SUPPLIED RECORDS –
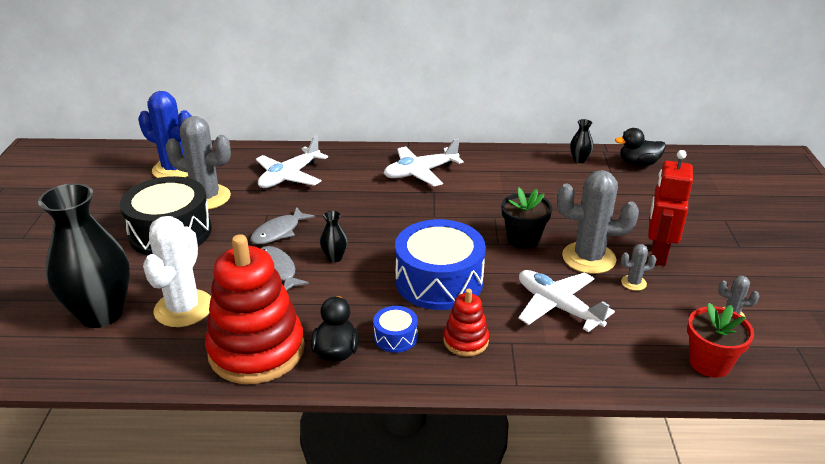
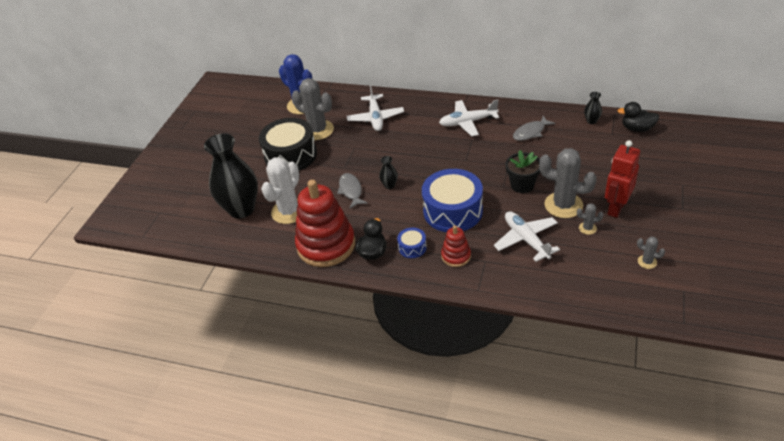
camera: 20 degrees right, 10 degrees up
(279, 232) = (358, 162): grey fish -> grey fish (530, 132)
(289, 177) = (375, 118): white plane -> white plane turned 60 degrees counterclockwise
(709, 363) = (614, 293): red flower pot -> none

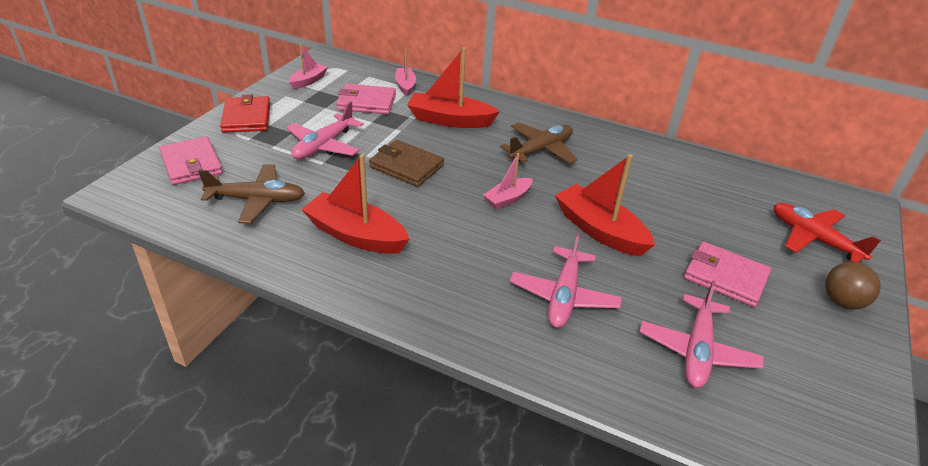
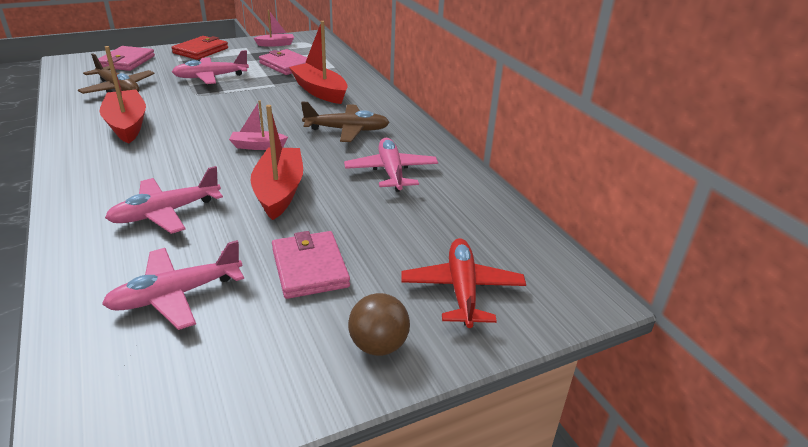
camera: 40 degrees right, 5 degrees down
(405, 86) = (332, 64): pink boat -> none
(406, 166) = (234, 104): brown wallet -> none
(634, 173) = (391, 172): none -> pink plane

WHAT THE TASK REQUIRES –
The lines you need are those holding the word "plane"; copy each of them from the material above.

TASK SOLUTION –
(289, 177) = (375, 118): white plane -> white plane turned 60 degrees counterclockwise
(634, 173) = (391, 172): none -> pink plane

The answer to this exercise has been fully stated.